Entries provided
↓

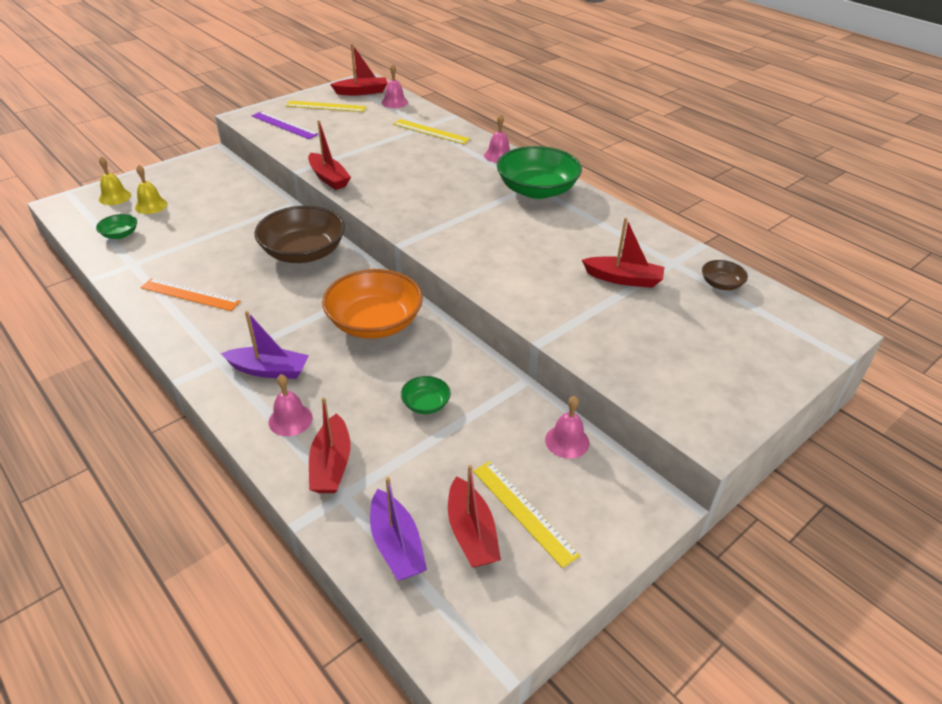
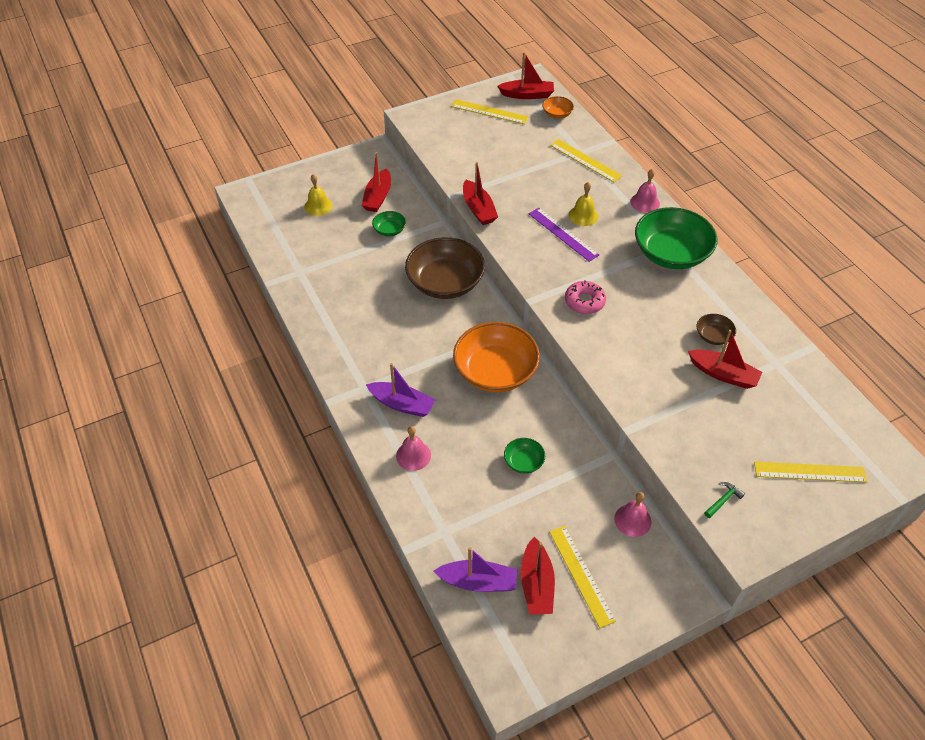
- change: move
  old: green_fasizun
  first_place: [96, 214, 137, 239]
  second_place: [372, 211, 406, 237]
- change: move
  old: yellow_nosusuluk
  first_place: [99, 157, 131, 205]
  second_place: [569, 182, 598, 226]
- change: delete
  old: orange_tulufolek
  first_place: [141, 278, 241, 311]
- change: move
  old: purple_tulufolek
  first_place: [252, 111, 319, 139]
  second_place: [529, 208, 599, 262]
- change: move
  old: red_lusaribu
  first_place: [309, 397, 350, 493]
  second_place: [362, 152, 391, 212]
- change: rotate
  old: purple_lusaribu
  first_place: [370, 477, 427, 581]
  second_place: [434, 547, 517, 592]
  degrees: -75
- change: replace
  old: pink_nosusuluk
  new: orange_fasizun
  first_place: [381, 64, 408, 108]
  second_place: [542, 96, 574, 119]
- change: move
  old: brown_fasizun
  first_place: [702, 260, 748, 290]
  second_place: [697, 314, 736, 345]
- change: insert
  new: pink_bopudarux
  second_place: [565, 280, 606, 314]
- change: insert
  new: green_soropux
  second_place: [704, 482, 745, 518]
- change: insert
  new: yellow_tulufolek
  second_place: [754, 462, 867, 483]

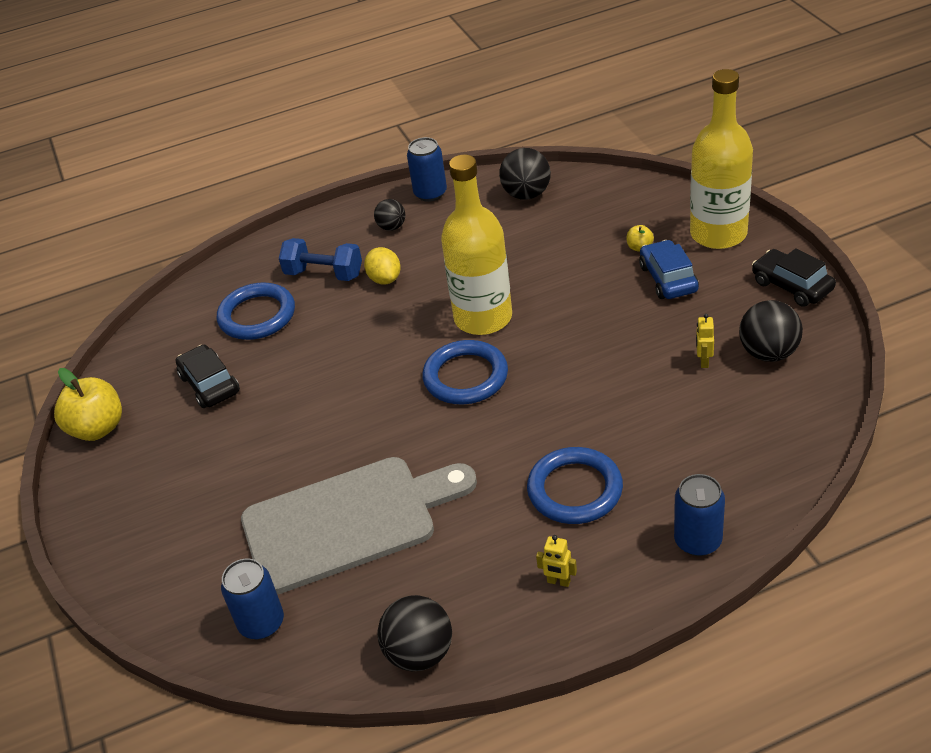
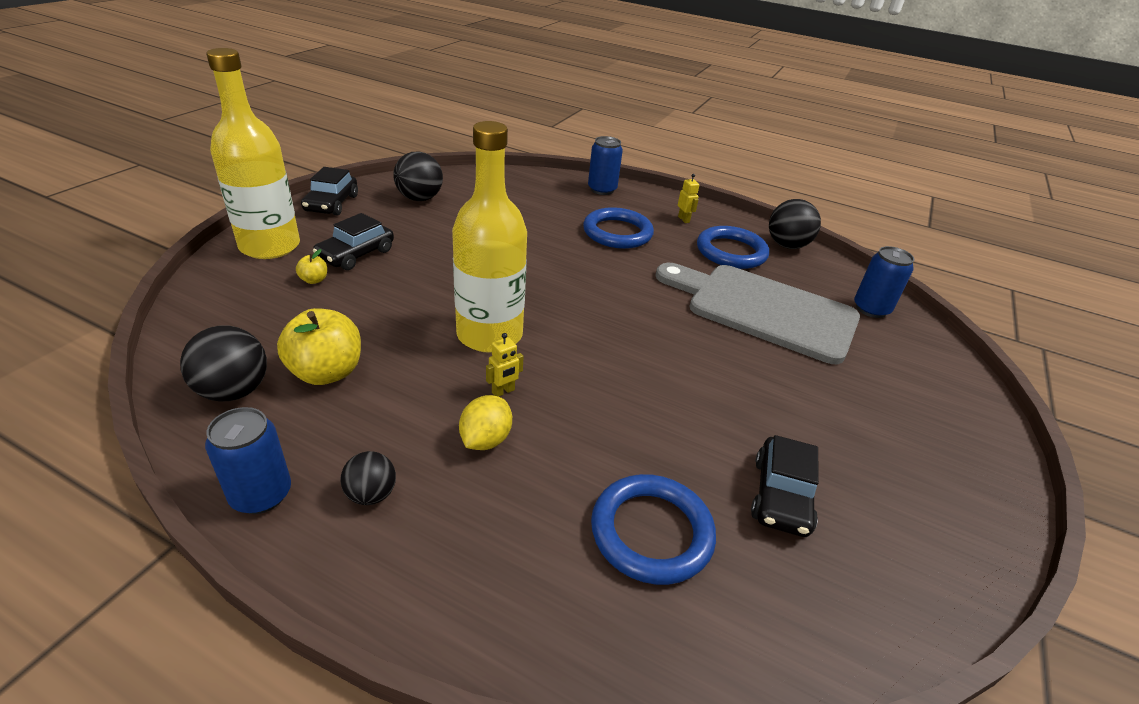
- change: move
  old: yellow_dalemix
  first_place: [54, 368, 122, 441]
  second_place: [277, 308, 361, 385]
- change: delete
  old: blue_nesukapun
  first_place: [279, 238, 362, 281]
- change: move
  old: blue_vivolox
  first_place: [422, 340, 508, 404]
  second_place: [697, 226, 769, 269]
- change: recolor
  old: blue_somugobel
  new: black_somugobel
  first_place: [639, 240, 699, 299]
  second_place: [313, 213, 394, 270]
- change: move
  old: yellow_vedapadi
  first_place: [696, 314, 714, 368]
  second_place: [486, 333, 524, 397]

↑

Goal of the exercise
From the first line to the last, repeat the entries exactly and leave out the pictures.

Result of the exercise
- change: move
  old: green_fasizun
  first_place: [96, 214, 137, 239]
  second_place: [372, 211, 406, 237]
- change: move
  old: yellow_nosusuluk
  first_place: [99, 157, 131, 205]
  second_place: [569, 182, 598, 226]
- change: delete
  old: orange_tulufolek
  first_place: [141, 278, 241, 311]
- change: move
  old: purple_tulufolek
  first_place: [252, 111, 319, 139]
  second_place: [529, 208, 599, 262]
- change: move
  old: red_lusaribu
  first_place: [309, 397, 350, 493]
  second_place: [362, 152, 391, 212]
- change: rotate
  old: purple_lusaribu
  first_place: [370, 477, 427, 581]
  second_place: [434, 547, 517, 592]
  degrees: -75
- change: replace
  old: pink_nosusuluk
  new: orange_fasizun
  first_place: [381, 64, 408, 108]
  second_place: [542, 96, 574, 119]
- change: move
  old: brown_fasizun
  first_place: [702, 260, 748, 290]
  second_place: [697, 314, 736, 345]
- change: insert
  new: pink_bopudarux
  second_place: [565, 280, 606, 314]
- change: insert
  new: green_soropux
  second_place: [704, 482, 745, 518]
- change: insert
  new: yellow_tulufolek
  second_place: [754, 462, 867, 483]

- change: move
  old: yellow_dalemix
  first_place: [54, 368, 122, 441]
  second_place: [277, 308, 361, 385]
- change: delete
  old: blue_nesukapun
  first_place: [279, 238, 362, 281]
- change: move
  old: blue_vivolox
  first_place: [422, 340, 508, 404]
  second_place: [697, 226, 769, 269]
- change: recolor
  old: blue_somugobel
  new: black_somugobel
  first_place: [639, 240, 699, 299]
  second_place: [313, 213, 394, 270]
- change: move
  old: yellow_vedapadi
  first_place: [696, 314, 714, 368]
  second_place: [486, 333, 524, 397]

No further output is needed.